[Object correspondence data]
..............................

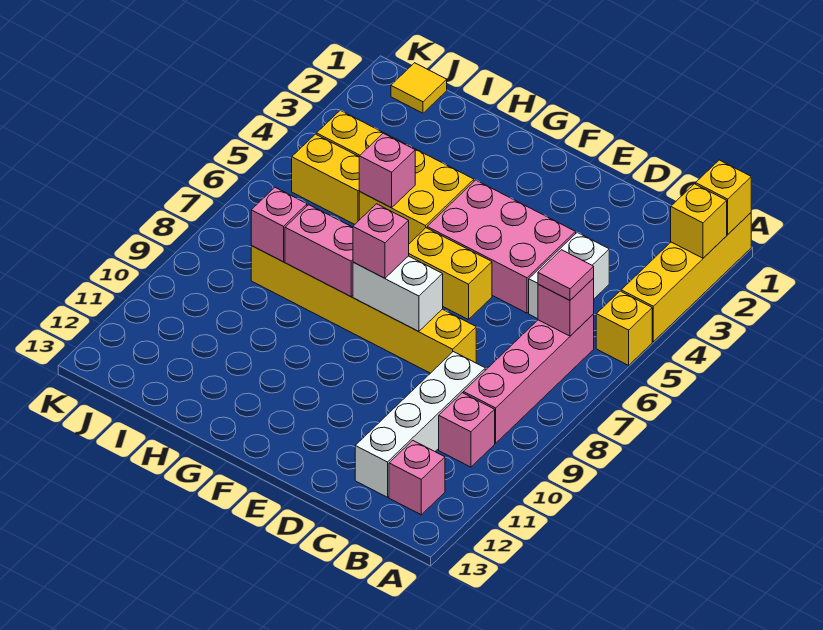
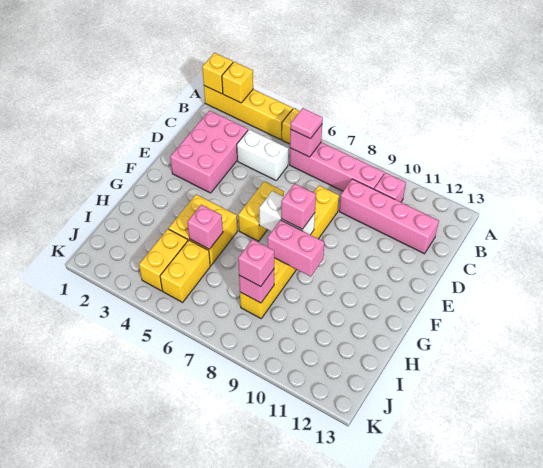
pink 1x1 brick [389,441,445,515] -> pink 1x1 brick moved to [238,239,274,286]
white 1x4 brick [355,352,485,497] -> pink 1x4 brick [339,179,439,254]
pink 2x3 brick [427,180,576,313] -> pink 2x3 brick moved to [170,110,248,193]
white 1x2 brick [353,256,443,332] -> white 1x2 brick turned to [259,191,315,235]
pink 1x2 brick [285,205,353,297] -> pink 1x2 brick turned to [267,220,324,276]
yellow 1x1 tile [391,63,447,113] -> none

..............................

**Brief**
Pick out all lines from the data above in which the word "turned" appears.

**Solution to this task**
white 1x2 brick [353,256,443,332] -> white 1x2 brick turned to [259,191,315,235]
pink 1x2 brick [285,205,353,297] -> pink 1x2 brick turned to [267,220,324,276]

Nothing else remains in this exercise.